[Prompt] Filter task. Return each line of the material that holds the string "bulb".
=== Data for this task ===
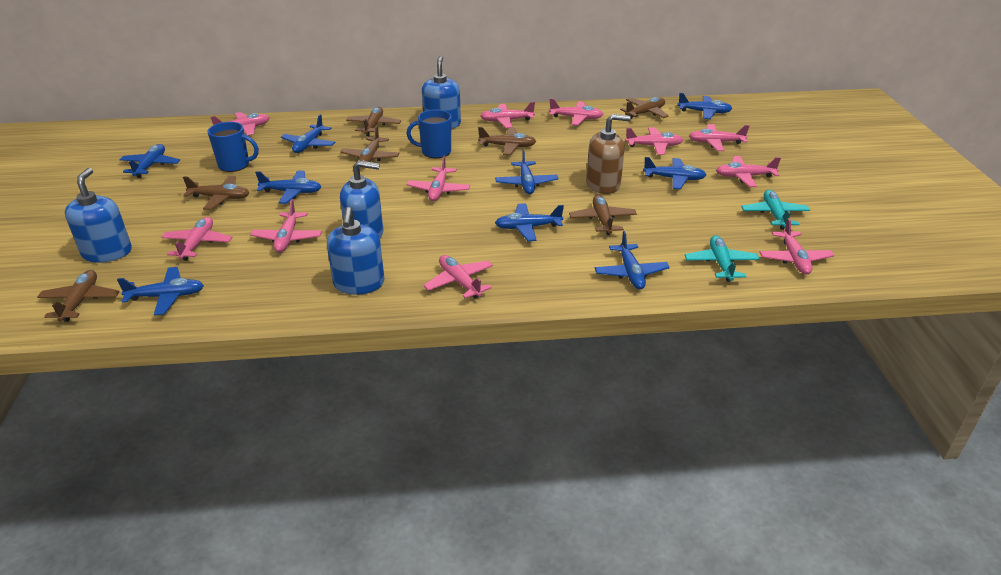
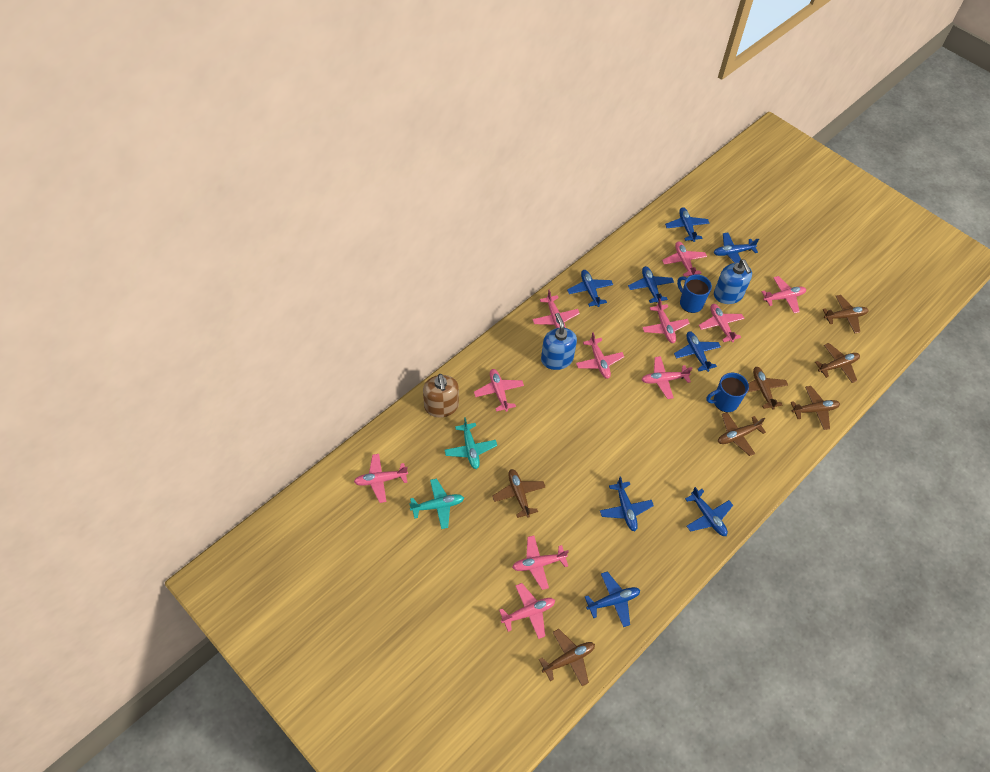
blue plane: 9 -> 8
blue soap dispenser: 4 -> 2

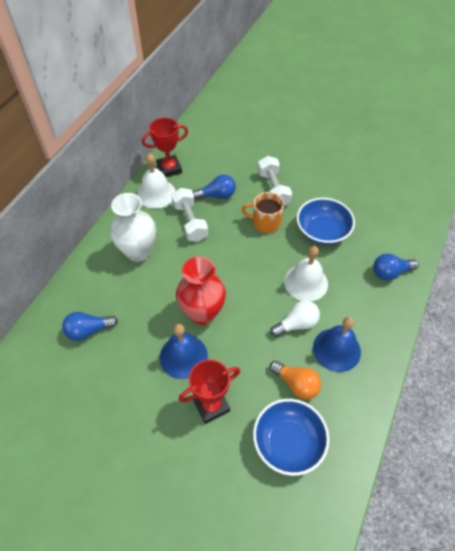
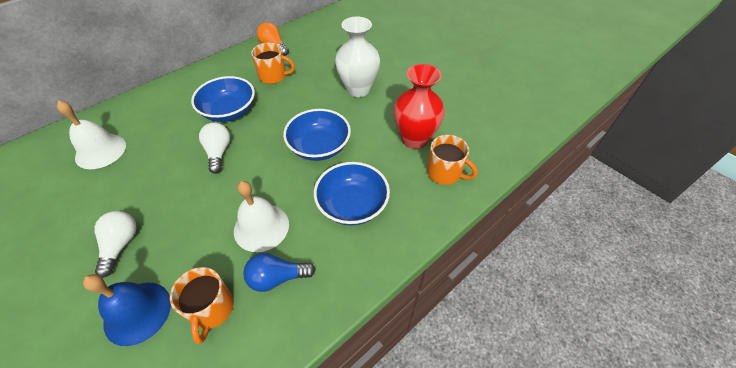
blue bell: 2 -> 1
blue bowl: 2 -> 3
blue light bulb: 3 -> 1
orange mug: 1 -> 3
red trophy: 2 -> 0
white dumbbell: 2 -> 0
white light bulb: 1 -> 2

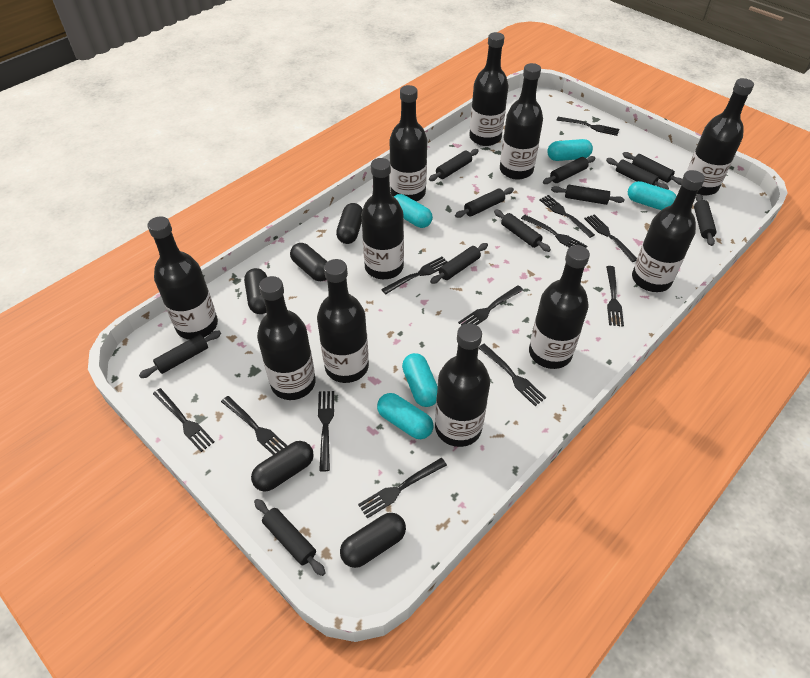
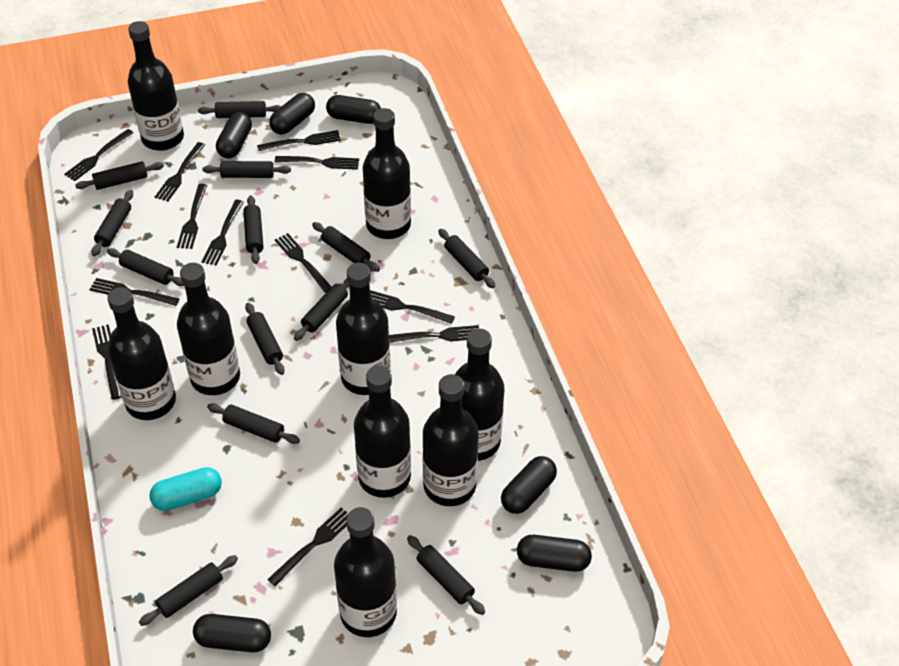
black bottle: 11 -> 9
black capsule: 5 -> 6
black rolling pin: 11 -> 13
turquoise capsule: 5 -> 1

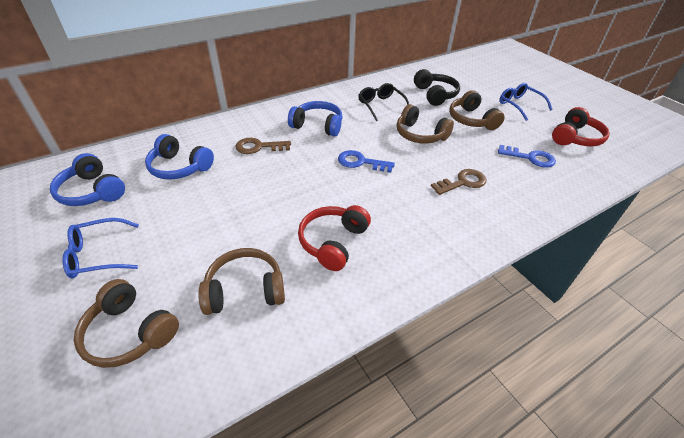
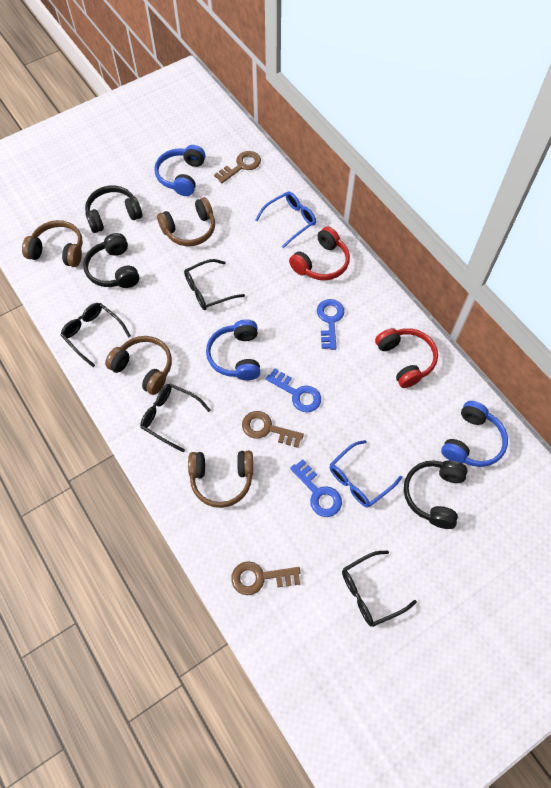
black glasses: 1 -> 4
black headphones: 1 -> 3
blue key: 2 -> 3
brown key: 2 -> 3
===
=== Data for this task ===
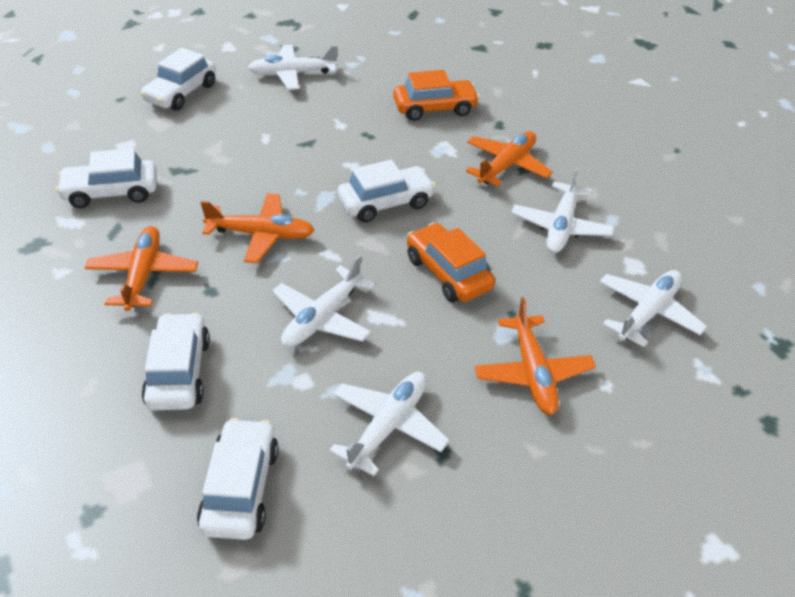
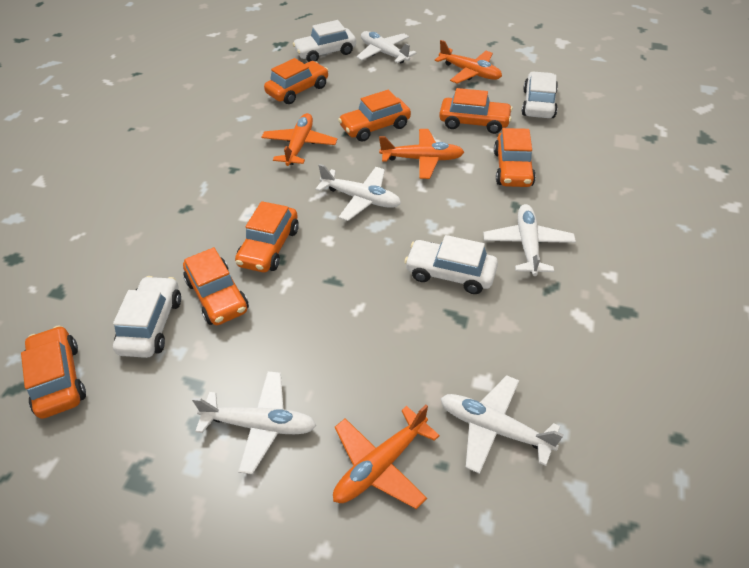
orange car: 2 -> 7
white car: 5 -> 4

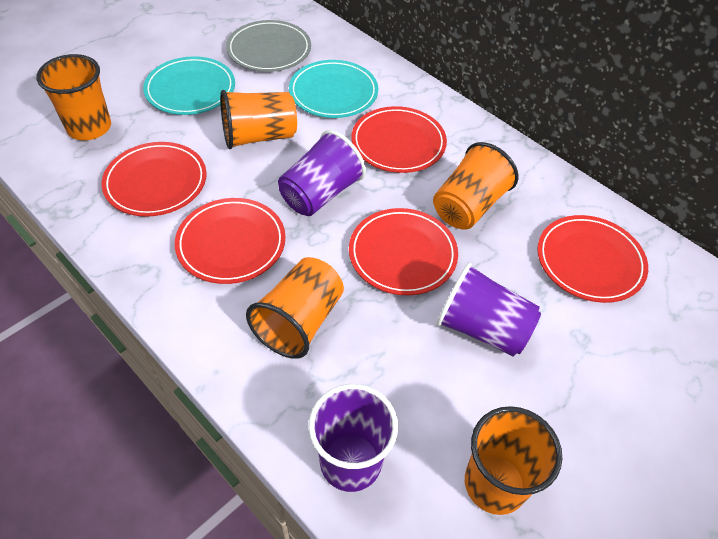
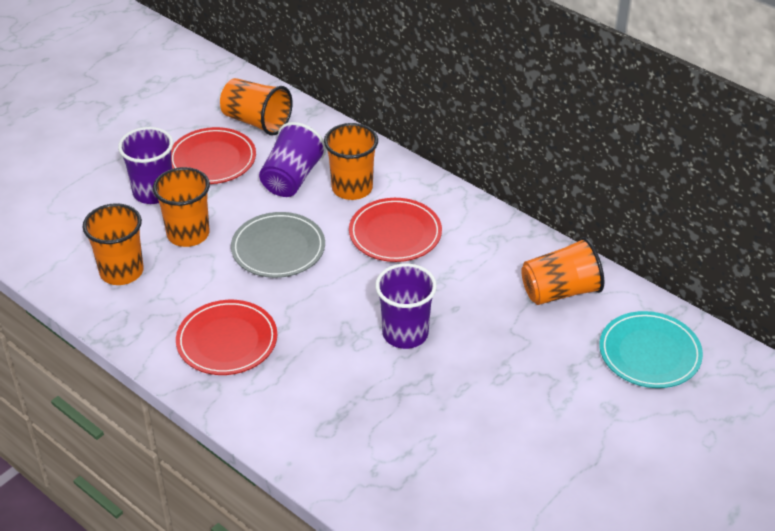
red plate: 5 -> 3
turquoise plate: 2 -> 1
===
[The answer]
blue light bulb: 3 -> 1
white light bulb: 1 -> 2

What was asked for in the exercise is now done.